Look through the entries below and say how many lines contain the string "snow". Give the number only.
*****
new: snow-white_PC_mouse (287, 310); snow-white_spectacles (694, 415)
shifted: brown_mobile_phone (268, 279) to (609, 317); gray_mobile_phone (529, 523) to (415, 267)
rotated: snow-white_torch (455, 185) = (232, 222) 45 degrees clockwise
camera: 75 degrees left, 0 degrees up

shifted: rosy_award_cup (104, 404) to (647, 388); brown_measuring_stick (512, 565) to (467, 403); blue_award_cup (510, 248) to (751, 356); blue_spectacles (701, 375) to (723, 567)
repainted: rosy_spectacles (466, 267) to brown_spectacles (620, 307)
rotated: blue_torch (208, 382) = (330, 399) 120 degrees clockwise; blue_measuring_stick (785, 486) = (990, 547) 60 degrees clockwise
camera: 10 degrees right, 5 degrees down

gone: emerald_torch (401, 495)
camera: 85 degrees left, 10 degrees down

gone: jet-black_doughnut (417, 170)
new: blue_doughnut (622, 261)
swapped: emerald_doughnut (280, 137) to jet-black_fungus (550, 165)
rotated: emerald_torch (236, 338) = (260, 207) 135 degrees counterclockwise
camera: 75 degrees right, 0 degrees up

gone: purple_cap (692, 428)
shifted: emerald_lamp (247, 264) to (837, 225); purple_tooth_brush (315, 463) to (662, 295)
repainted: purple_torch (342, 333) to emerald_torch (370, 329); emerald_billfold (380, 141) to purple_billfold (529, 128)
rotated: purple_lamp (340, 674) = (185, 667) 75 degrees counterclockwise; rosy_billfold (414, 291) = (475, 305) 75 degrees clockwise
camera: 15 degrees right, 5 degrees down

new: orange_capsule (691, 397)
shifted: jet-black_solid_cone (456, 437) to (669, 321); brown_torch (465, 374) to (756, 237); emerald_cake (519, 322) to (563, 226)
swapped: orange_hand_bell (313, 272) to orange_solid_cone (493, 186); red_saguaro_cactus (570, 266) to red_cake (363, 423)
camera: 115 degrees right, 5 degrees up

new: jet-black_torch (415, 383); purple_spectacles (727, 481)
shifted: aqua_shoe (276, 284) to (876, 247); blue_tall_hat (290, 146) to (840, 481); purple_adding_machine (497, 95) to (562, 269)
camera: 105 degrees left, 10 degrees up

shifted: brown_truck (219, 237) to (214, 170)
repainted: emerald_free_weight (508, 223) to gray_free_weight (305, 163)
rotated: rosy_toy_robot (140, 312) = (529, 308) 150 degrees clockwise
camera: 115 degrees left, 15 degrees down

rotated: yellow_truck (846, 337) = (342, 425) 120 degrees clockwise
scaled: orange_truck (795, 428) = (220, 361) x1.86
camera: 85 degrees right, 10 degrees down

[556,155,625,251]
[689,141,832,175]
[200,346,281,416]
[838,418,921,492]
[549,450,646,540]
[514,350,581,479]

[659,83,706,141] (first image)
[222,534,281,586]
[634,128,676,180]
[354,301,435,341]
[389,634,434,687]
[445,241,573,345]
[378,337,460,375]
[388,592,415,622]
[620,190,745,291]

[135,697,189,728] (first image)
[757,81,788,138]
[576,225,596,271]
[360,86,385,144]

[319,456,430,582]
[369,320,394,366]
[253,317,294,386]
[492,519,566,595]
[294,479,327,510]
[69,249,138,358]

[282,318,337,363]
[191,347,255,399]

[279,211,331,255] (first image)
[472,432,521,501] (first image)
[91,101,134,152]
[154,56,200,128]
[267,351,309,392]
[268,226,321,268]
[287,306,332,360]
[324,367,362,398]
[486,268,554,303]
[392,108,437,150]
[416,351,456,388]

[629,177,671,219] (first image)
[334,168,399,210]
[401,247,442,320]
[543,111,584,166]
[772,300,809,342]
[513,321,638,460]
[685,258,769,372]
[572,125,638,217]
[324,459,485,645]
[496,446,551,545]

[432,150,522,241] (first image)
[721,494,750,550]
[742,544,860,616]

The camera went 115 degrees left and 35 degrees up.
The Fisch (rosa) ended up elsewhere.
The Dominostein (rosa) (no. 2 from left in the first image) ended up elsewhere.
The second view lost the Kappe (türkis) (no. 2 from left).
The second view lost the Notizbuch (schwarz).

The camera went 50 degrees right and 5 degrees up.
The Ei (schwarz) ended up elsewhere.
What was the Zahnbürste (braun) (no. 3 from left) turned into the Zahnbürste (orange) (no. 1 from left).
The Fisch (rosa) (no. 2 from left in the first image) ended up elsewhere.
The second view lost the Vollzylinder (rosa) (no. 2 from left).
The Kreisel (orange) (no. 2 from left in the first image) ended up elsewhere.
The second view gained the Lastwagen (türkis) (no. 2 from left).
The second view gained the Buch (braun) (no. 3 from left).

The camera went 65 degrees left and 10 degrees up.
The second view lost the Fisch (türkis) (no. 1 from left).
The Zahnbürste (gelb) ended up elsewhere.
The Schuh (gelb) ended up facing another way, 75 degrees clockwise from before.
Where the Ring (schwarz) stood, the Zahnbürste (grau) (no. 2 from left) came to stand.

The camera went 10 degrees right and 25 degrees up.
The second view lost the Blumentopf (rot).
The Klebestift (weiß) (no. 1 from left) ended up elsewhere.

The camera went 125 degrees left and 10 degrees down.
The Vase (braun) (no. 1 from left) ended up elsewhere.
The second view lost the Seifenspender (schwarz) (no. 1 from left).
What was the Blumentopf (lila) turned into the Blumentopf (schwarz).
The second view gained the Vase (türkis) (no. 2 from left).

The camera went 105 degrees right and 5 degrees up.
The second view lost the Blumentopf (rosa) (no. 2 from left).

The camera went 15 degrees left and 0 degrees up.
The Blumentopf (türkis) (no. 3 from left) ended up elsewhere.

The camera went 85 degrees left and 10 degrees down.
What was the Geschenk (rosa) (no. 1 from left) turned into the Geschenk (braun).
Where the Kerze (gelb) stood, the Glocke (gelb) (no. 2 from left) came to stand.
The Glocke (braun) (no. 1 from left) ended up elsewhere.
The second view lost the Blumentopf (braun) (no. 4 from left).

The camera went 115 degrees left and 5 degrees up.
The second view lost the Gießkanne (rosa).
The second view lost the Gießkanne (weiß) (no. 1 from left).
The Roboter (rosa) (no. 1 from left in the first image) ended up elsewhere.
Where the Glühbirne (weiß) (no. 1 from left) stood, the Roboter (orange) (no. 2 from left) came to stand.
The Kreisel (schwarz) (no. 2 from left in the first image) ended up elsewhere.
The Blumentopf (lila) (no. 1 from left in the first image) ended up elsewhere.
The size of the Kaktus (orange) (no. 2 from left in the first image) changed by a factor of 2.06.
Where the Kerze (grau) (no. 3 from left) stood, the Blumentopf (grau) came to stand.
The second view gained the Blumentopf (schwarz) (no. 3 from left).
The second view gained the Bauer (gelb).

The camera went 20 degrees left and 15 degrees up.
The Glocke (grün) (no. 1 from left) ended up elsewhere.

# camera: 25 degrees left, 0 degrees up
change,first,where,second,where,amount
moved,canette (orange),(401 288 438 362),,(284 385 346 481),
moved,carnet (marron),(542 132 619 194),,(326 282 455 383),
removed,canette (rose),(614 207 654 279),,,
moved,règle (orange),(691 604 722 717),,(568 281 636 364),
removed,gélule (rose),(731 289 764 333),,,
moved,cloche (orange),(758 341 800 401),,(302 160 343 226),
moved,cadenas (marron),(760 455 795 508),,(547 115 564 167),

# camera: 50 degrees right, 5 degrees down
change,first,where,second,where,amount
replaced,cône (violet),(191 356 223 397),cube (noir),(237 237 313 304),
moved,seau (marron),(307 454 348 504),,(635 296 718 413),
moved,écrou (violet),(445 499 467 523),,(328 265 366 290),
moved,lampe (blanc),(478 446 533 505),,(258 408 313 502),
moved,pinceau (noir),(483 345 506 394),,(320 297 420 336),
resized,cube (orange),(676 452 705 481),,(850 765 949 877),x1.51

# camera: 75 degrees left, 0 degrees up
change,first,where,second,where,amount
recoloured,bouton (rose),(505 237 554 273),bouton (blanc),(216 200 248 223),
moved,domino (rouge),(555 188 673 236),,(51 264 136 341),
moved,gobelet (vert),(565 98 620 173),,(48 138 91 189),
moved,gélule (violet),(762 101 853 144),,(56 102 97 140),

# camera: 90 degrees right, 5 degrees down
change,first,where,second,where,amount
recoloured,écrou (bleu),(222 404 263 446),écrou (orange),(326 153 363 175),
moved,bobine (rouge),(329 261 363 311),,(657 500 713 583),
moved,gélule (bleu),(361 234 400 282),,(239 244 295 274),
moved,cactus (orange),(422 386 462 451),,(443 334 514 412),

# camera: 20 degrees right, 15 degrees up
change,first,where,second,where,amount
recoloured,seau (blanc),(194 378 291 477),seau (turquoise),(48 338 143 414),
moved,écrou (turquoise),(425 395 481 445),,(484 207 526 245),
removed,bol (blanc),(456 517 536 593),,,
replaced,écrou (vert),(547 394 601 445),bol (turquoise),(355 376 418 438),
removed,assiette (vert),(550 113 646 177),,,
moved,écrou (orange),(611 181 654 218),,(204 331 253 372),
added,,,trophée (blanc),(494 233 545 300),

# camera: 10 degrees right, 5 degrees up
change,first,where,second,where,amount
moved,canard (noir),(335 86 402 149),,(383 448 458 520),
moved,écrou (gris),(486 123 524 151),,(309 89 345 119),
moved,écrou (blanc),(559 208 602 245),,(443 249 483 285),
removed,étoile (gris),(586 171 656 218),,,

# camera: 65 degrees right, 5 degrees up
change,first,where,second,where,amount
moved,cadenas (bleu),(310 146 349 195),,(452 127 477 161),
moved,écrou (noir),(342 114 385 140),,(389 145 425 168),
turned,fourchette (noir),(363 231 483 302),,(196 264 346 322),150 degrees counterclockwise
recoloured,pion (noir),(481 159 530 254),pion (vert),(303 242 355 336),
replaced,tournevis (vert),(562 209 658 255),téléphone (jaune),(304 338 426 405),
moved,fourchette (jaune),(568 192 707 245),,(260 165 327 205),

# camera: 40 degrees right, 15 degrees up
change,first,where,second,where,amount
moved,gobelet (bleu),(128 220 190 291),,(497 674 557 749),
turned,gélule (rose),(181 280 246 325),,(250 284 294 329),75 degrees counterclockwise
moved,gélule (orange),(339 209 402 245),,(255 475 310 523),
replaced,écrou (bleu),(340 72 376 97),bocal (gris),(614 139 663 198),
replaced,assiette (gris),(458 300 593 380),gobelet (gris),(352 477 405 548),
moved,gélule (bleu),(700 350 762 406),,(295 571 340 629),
*****
• Output of the task
2